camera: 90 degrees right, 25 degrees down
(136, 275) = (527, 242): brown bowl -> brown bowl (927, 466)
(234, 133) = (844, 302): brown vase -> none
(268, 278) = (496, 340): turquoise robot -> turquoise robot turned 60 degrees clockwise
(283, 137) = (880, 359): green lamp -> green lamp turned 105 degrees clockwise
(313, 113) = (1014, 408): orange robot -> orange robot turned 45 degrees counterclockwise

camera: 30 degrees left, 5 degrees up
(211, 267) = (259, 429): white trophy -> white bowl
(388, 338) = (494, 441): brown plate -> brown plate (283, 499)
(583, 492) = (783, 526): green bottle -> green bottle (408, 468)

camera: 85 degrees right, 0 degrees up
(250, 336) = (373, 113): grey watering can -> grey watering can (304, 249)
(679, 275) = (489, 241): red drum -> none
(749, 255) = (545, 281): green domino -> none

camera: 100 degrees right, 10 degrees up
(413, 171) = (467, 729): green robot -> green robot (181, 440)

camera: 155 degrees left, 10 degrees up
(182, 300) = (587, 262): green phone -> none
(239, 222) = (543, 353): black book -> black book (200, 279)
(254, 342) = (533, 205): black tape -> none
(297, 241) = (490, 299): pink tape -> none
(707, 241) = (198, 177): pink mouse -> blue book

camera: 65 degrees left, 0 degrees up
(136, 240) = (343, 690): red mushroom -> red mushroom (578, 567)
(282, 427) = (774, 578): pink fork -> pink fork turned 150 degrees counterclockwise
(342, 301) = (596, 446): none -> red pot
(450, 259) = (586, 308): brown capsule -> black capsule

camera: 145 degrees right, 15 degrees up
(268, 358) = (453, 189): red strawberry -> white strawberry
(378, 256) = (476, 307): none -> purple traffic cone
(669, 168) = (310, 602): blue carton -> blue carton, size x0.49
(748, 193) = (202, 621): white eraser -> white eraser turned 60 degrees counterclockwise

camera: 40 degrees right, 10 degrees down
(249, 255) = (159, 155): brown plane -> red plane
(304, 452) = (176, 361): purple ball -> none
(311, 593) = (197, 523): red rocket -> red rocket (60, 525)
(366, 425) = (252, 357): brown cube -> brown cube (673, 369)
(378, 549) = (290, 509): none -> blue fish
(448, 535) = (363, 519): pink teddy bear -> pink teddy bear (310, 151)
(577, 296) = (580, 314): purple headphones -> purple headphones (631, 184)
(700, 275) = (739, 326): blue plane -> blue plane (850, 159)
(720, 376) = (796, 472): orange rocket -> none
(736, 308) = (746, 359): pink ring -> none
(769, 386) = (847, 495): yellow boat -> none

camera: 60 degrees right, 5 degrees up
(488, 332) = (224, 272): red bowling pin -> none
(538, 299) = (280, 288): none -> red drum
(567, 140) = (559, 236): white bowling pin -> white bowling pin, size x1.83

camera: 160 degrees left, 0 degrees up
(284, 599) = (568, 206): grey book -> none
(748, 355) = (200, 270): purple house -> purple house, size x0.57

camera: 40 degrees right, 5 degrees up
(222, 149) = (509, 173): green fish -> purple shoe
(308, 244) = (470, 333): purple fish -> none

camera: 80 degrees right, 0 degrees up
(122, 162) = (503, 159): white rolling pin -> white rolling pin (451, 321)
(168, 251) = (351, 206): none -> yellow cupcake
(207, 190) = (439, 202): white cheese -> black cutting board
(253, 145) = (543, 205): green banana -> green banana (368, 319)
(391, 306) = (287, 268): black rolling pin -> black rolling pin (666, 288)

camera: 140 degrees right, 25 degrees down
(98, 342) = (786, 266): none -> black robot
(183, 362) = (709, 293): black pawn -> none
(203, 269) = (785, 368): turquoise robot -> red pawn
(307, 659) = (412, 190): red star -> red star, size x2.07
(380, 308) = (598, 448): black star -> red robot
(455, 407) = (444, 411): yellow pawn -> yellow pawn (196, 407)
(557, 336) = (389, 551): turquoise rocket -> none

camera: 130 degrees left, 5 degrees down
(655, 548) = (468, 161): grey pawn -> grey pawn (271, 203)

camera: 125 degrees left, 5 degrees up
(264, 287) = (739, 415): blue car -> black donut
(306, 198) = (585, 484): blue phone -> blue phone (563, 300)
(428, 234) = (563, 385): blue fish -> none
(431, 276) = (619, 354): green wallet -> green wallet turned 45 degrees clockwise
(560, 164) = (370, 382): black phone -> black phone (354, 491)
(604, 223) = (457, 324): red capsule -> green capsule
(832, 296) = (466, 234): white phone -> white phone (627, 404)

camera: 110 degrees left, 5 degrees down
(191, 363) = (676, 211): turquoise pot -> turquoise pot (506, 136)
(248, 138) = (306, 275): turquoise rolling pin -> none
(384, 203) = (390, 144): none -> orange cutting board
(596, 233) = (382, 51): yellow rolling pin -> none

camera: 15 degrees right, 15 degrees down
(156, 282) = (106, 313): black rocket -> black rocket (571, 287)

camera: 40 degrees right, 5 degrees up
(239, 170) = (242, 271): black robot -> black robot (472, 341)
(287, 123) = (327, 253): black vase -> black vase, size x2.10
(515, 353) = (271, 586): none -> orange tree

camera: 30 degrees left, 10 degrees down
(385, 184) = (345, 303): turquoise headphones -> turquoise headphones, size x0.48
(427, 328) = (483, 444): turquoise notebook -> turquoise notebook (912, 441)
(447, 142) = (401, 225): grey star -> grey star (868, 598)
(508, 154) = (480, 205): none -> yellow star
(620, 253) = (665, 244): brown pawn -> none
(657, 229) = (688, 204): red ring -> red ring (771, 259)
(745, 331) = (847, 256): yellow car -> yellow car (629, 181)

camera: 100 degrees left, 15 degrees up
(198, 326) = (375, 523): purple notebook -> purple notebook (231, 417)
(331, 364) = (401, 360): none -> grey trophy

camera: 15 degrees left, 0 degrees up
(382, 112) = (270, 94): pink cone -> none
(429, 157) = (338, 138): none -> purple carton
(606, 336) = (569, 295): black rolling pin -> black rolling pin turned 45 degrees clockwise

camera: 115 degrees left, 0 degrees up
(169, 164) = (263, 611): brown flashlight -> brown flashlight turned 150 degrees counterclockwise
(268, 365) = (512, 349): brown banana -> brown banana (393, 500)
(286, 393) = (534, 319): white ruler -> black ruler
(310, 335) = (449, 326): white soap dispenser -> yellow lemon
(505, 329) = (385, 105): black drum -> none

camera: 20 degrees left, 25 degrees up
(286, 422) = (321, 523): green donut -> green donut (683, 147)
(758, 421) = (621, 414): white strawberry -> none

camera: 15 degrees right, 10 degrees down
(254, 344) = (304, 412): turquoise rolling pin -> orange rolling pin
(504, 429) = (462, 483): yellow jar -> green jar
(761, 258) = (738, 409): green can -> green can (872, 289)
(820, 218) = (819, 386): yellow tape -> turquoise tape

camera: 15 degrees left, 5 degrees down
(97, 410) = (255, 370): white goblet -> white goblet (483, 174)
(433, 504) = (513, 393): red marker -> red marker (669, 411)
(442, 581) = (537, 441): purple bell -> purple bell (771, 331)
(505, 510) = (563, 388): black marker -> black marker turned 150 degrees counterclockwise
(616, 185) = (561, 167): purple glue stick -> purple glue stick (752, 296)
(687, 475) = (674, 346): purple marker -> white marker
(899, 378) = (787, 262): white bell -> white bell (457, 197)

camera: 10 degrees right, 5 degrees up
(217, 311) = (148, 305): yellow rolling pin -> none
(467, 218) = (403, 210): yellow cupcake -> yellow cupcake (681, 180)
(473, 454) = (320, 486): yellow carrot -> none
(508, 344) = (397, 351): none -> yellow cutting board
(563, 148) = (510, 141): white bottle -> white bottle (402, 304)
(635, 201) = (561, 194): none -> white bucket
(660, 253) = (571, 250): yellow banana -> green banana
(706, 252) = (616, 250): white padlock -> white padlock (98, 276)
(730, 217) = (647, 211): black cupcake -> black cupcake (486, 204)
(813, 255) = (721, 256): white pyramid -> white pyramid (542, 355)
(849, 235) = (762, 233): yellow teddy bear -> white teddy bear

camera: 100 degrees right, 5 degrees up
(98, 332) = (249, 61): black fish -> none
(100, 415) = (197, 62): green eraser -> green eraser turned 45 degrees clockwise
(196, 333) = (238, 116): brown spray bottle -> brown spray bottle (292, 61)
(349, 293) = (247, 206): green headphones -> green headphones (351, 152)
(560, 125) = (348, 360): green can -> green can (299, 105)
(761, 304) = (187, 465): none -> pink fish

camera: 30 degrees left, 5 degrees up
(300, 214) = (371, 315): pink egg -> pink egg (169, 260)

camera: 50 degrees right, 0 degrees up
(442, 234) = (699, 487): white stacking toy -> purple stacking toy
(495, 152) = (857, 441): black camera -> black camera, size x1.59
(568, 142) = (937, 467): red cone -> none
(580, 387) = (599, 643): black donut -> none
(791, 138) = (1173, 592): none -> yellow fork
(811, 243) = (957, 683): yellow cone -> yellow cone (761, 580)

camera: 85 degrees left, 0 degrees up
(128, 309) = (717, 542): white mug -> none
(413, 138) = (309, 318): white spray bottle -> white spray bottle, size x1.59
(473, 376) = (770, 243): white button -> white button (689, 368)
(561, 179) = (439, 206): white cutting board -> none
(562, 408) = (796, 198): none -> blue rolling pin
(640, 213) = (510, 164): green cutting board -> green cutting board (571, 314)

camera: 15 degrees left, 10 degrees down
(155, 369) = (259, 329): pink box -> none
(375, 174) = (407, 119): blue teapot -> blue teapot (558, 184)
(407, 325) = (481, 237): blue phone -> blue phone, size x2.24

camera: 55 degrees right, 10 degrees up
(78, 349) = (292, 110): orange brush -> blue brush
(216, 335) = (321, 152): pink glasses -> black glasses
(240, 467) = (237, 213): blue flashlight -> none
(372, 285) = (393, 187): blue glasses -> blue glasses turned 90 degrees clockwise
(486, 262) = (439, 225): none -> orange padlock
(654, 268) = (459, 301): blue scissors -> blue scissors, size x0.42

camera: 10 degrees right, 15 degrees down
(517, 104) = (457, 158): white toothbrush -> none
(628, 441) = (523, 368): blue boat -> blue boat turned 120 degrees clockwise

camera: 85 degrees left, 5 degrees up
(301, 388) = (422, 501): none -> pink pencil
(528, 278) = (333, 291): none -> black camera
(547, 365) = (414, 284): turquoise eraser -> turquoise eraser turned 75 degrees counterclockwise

────────

Your assignment |
If a line falls between the first line of the data above and the line holding "(583, 492) = (783, 526): green", inclusive, retype it exactly; retype no other line.

Completed exercise |
camera: 90 degrees right, 25 degrees down
(136, 275) = (527, 242): brown bowl -> brown bowl (927, 466)
(234, 133) = (844, 302): brown vase -> none
(268, 278) = (496, 340): turquoise robot -> turquoise robot turned 60 degrees clockwise
(283, 137) = (880, 359): green lamp -> green lamp turned 105 degrees clockwise
(313, 113) = (1014, 408): orange robot -> orange robot turned 45 degrees counterclockwise

camera: 30 degrees left, 5 degrees up
(211, 267) = (259, 429): white trophy -> white bowl
(388, 338) = (494, 441): brown plate -> brown plate (283, 499)
(583, 492) = (783, 526): green bottle -> green bottle (408, 468)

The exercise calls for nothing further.